— What is being asked —
What you produce should be every line from the data that includes "none".

— Itemized modification records —
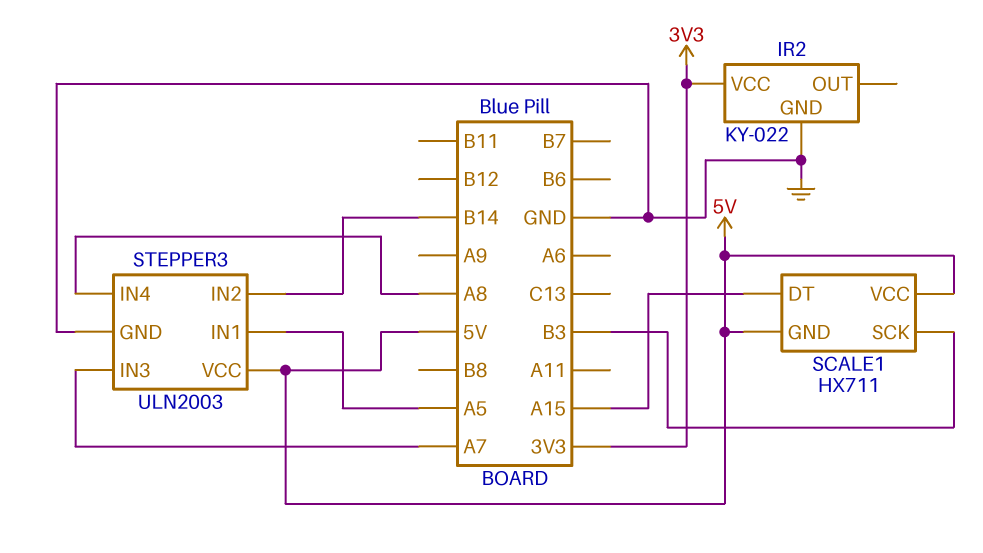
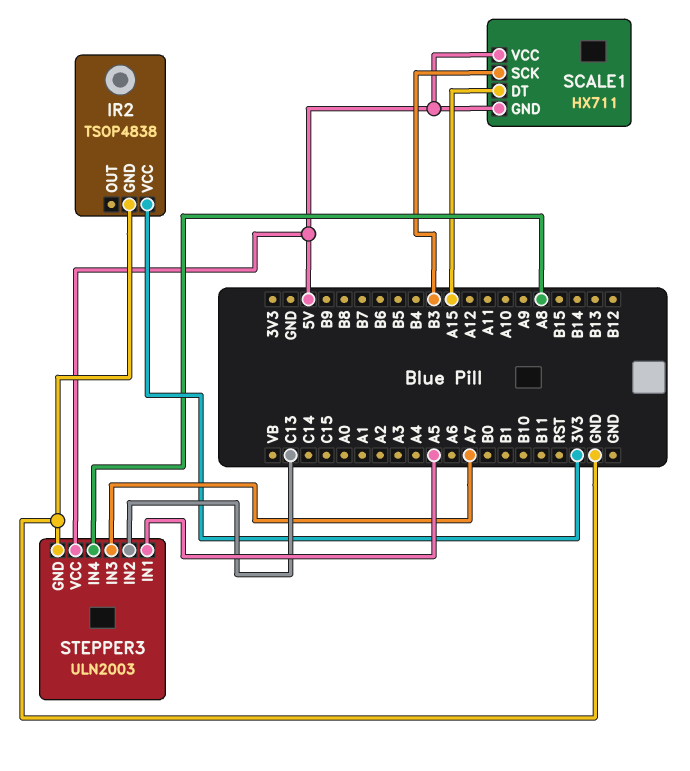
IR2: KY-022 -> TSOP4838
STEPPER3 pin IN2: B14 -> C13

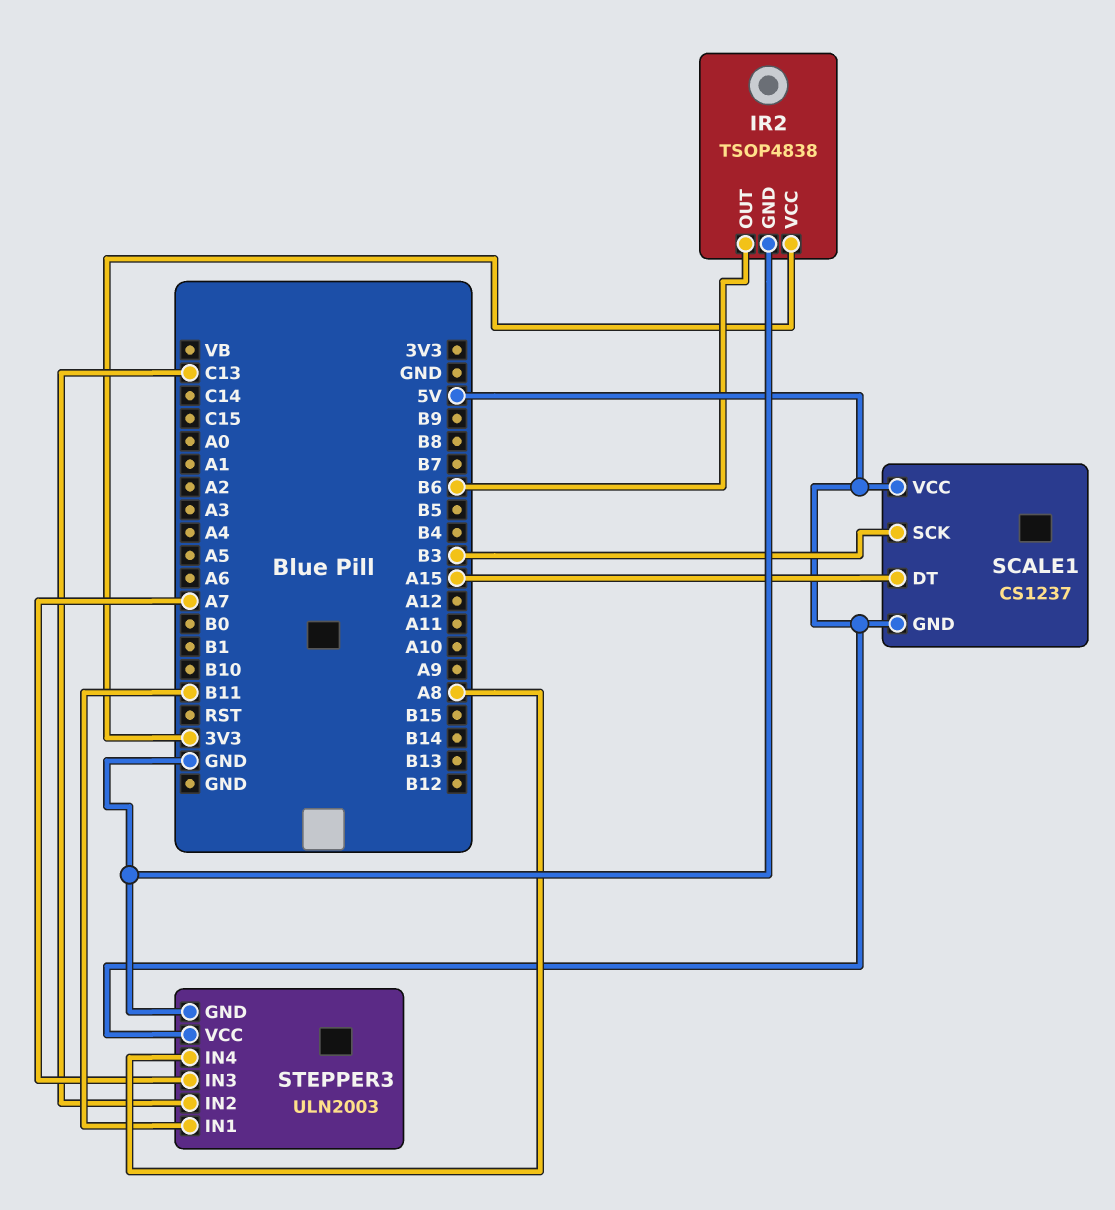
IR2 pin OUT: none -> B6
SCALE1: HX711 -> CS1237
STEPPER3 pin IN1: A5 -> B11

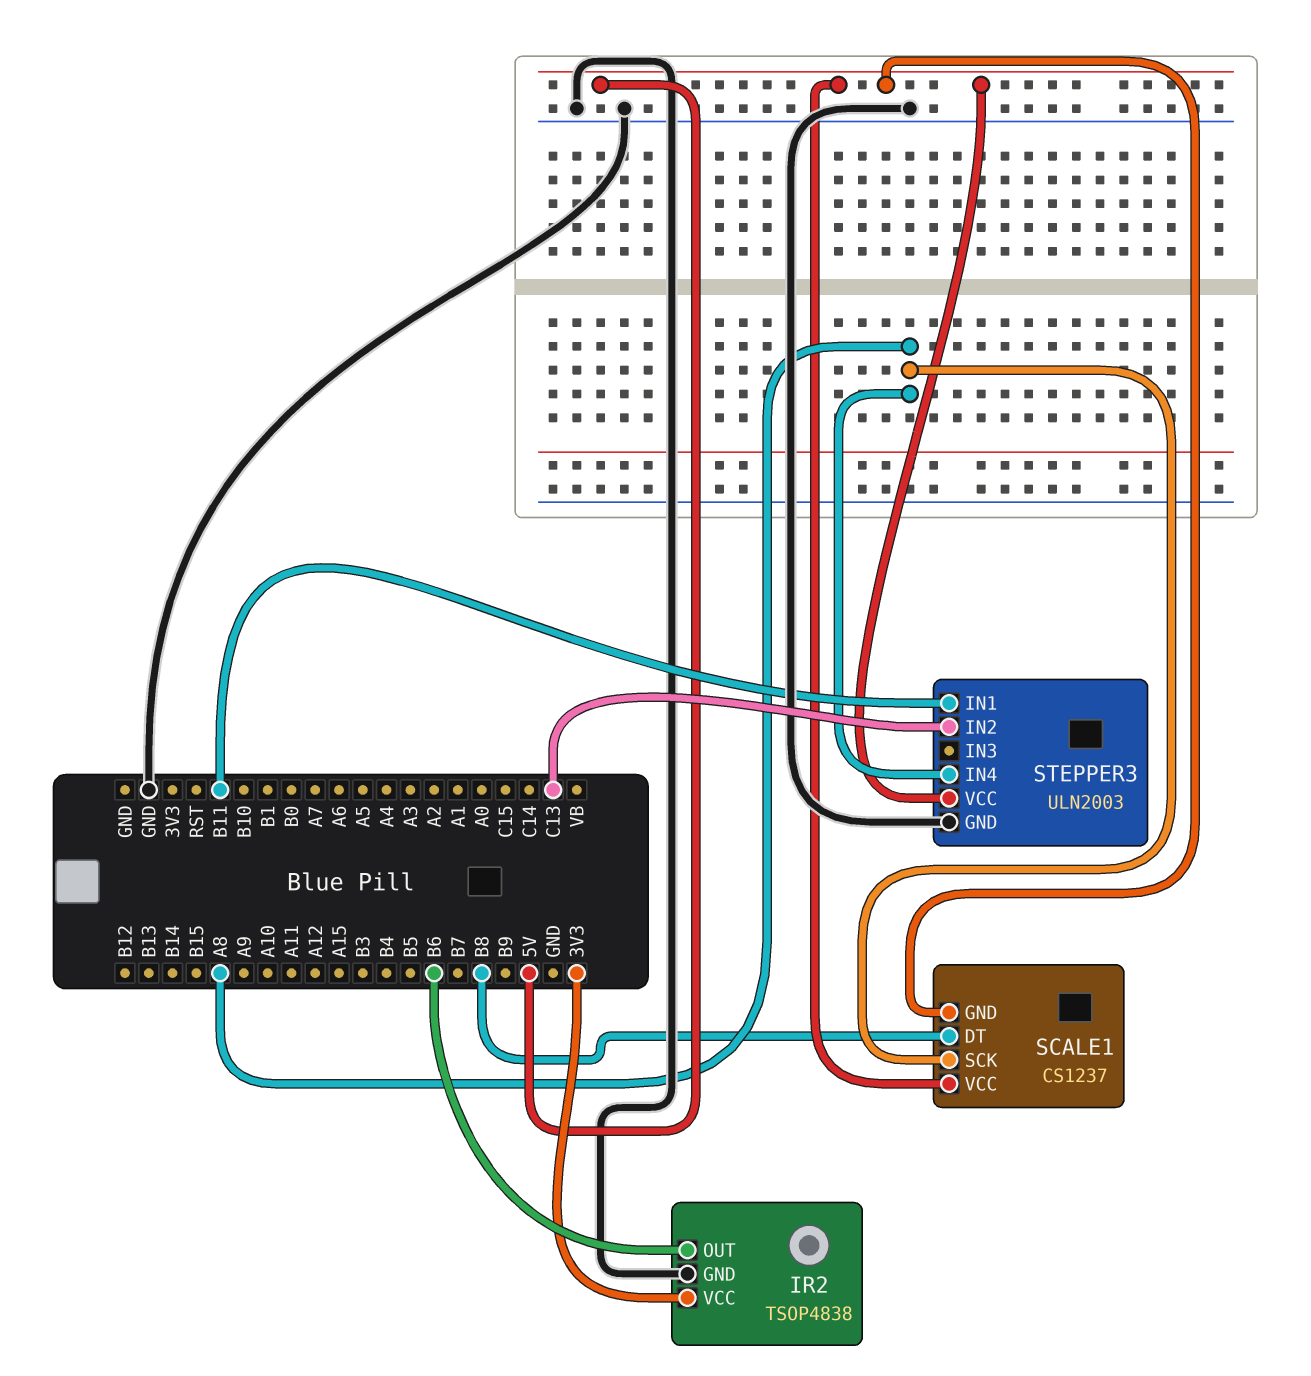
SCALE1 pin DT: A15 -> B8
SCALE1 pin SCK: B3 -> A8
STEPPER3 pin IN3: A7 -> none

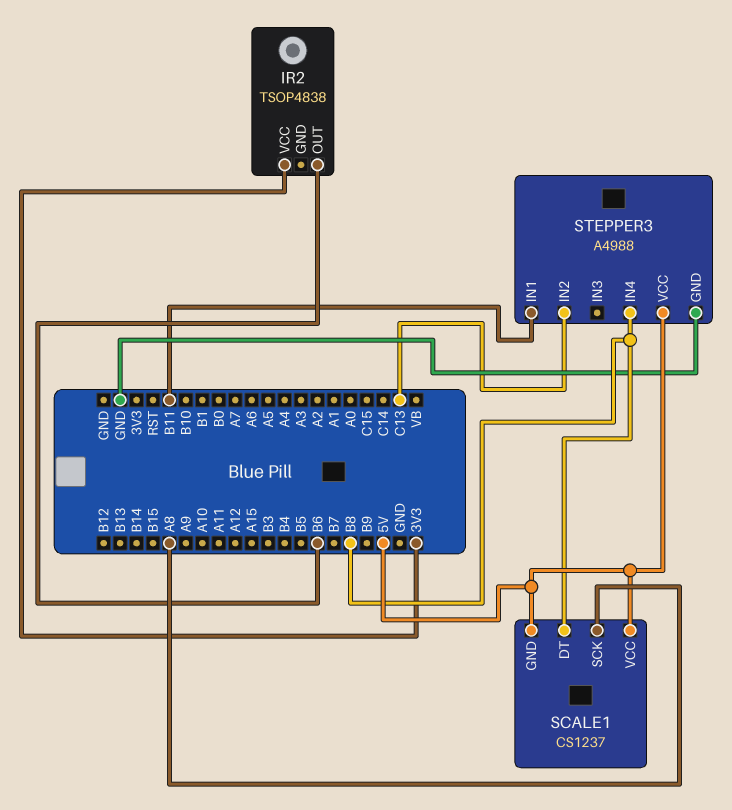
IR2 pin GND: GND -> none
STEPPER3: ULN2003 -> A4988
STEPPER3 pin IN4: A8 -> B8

— Solution to the exercise —
IR2 pin OUT: none -> B6
STEPPER3 pin IN3: A7 -> none
IR2 pin GND: GND -> none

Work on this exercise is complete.